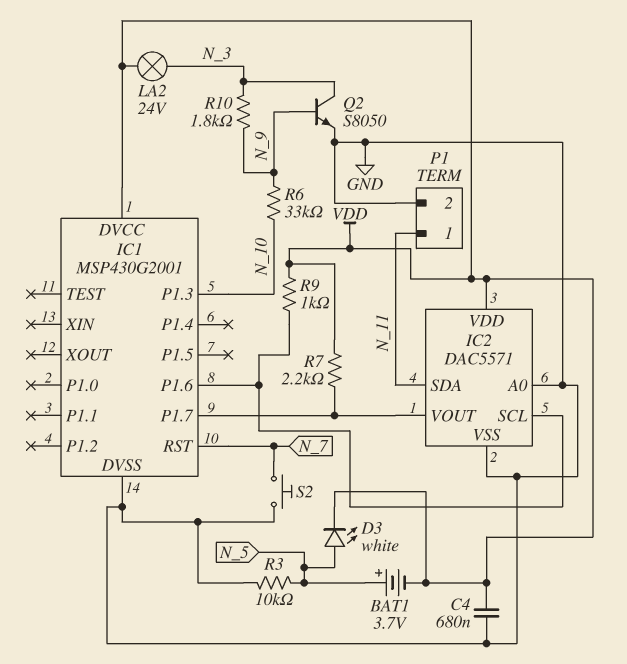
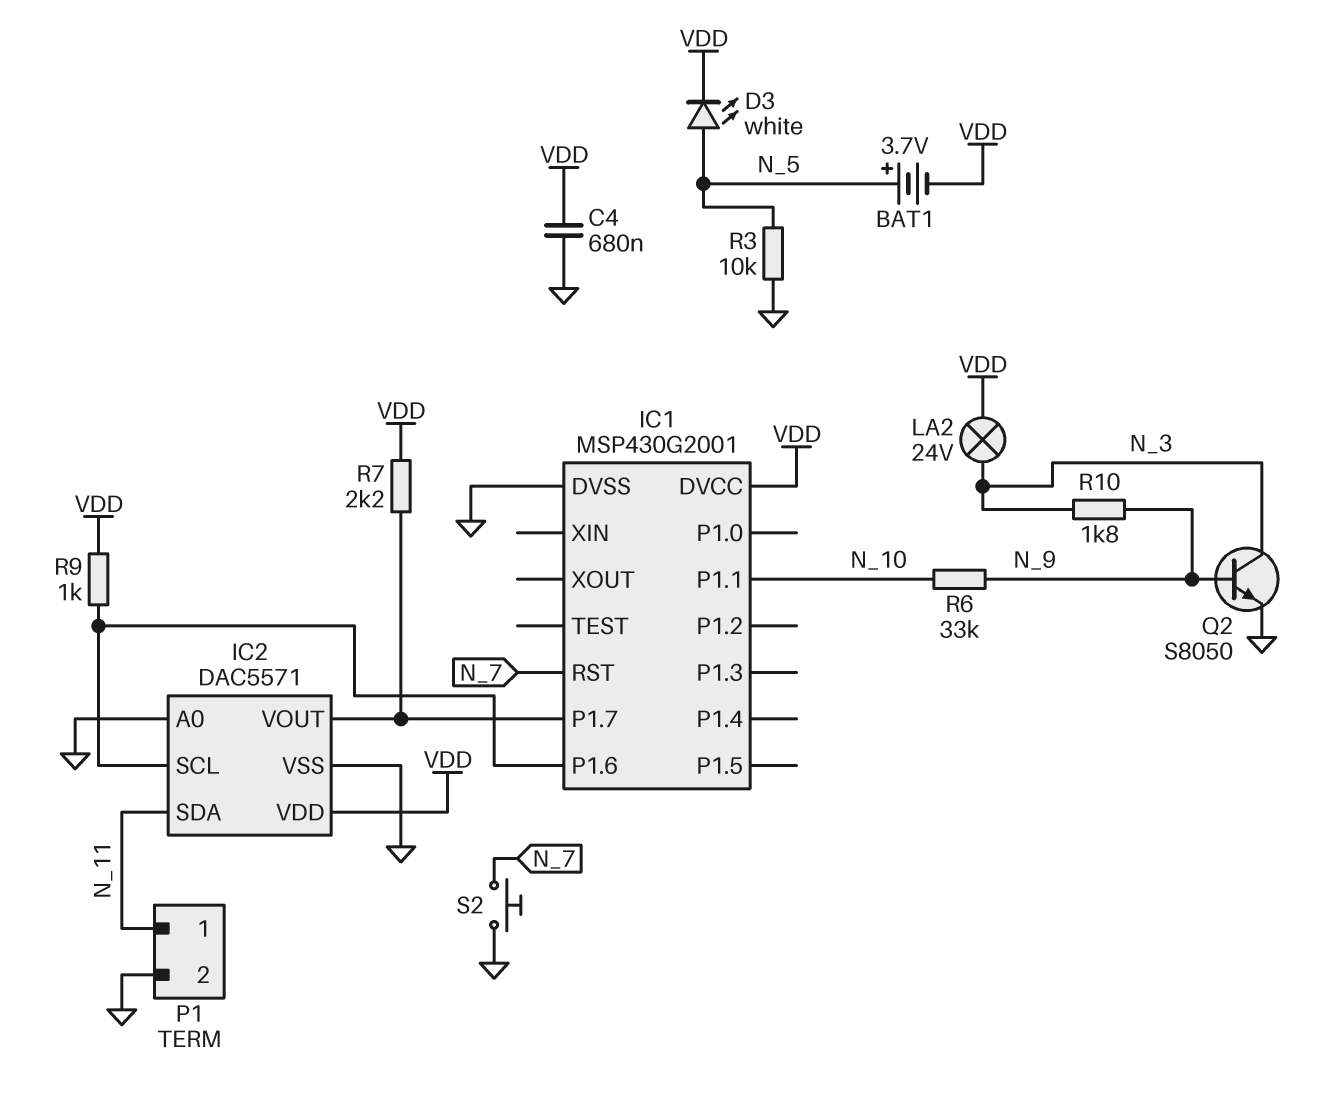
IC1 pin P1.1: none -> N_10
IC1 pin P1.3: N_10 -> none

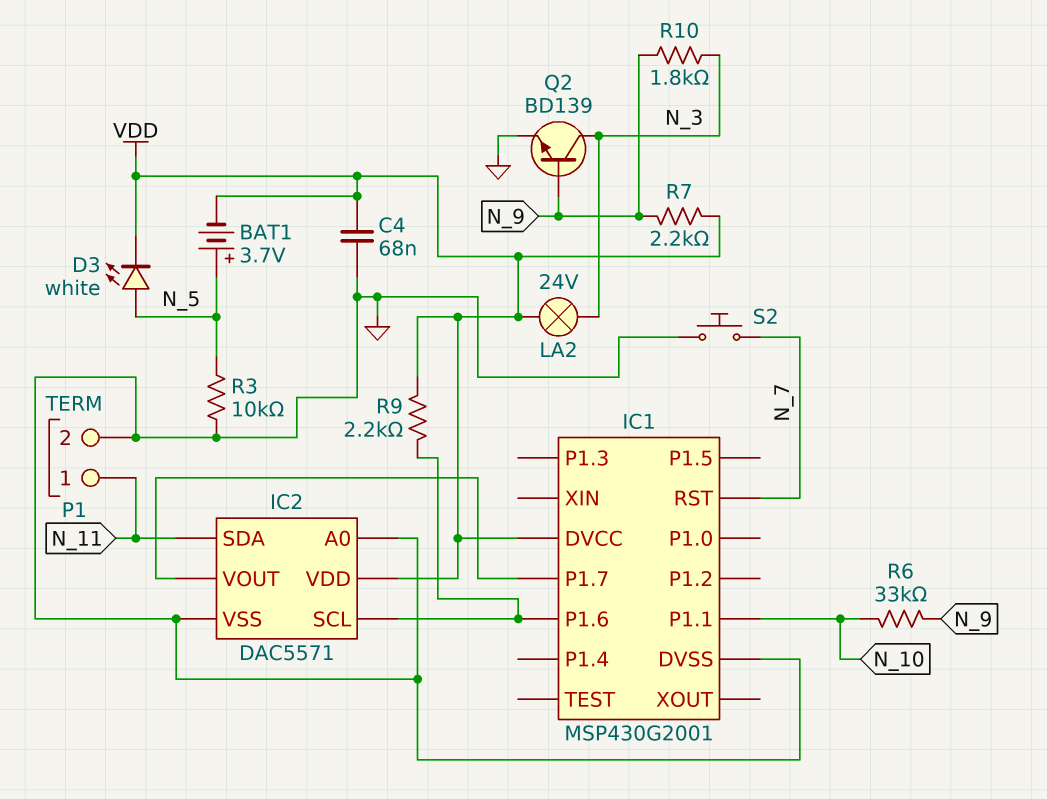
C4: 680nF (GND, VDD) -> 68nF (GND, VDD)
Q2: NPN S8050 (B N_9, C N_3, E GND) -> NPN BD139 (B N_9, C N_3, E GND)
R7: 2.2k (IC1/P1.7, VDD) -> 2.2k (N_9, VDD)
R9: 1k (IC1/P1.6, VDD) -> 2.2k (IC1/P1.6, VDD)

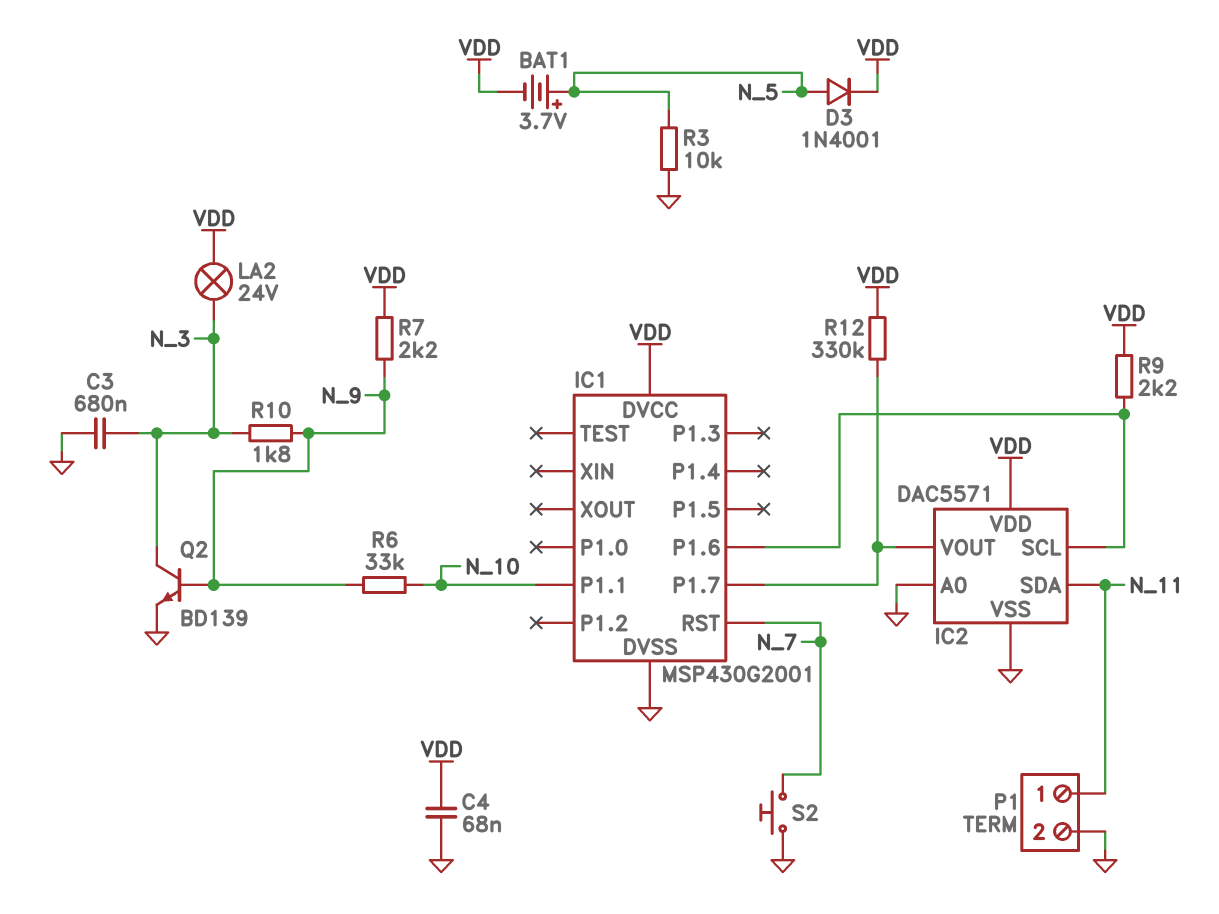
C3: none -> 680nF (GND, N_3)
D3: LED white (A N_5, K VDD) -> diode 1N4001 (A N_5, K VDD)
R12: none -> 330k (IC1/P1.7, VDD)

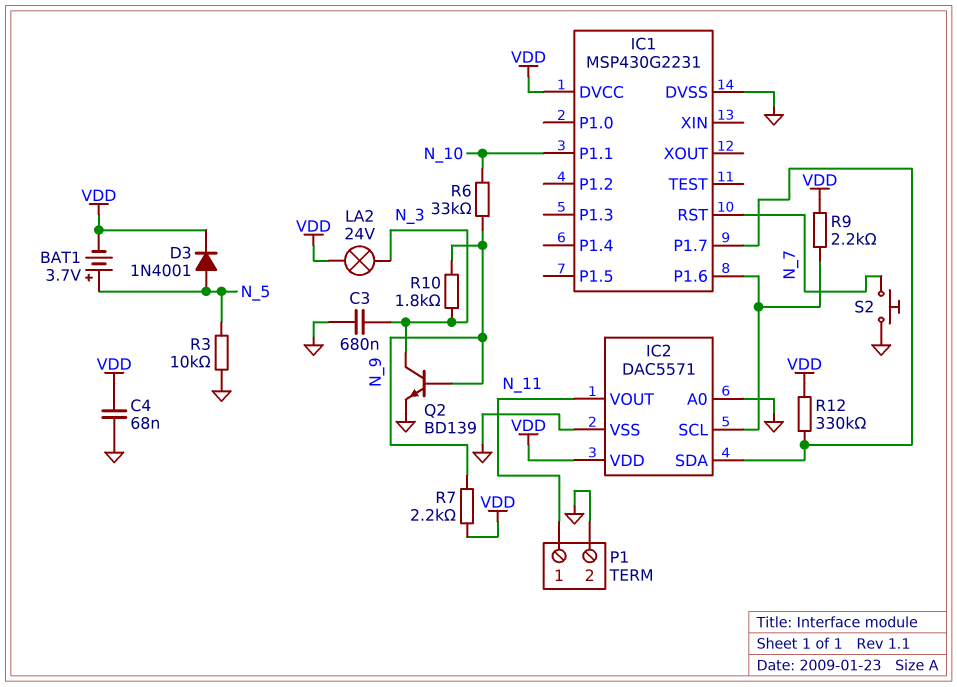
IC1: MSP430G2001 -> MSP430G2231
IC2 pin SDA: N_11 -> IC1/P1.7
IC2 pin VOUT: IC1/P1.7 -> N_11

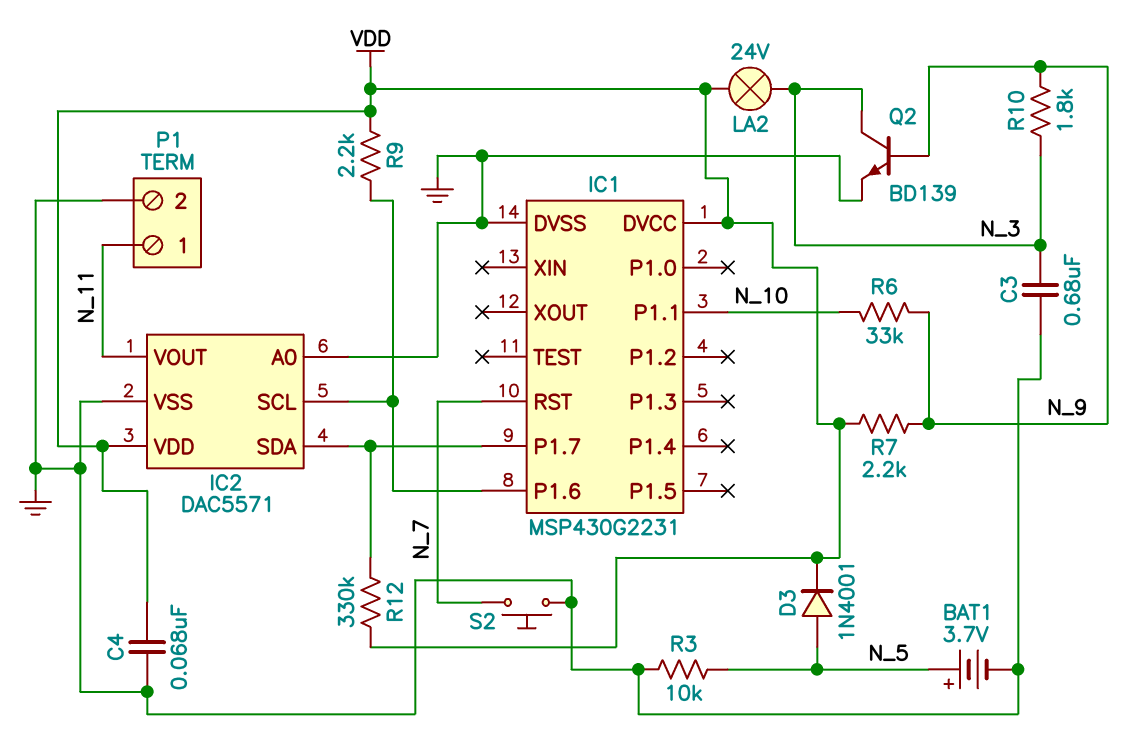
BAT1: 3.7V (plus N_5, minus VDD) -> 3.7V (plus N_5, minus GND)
════
- **What you will do**
Return every entry word for word, leaving the pictures out.

- **Expected answer**
IC1 pin P1.1: none -> N_10
IC1 pin P1.3: N_10 -> none

C4: 680nF (GND, VDD) -> 68nF (GND, VDD)
Q2: NPN S8050 (B N_9, C N_3, E GND) -> NPN BD139 (B N_9, C N_3, E GND)
R7: 2.2k (IC1/P1.7, VDD) -> 2.2k (N_9, VDD)
R9: 1k (IC1/P1.6, VDD) -> 2.2k (IC1/P1.6, VDD)

C3: none -> 680nF (GND, N_3)
D3: LED white (A N_5, K VDD) -> diode 1N4001 (A N_5, K VDD)
R12: none -> 330k (IC1/P1.7, VDD)

IC1: MSP430G2001 -> MSP430G2231
IC2 pin SDA: N_11 -> IC1/P1.7
IC2 pin VOUT: IC1/P1.7 -> N_11

BAT1: 3.7V (plus N_5, minus VDD) -> 3.7V (plus N_5, minus GND)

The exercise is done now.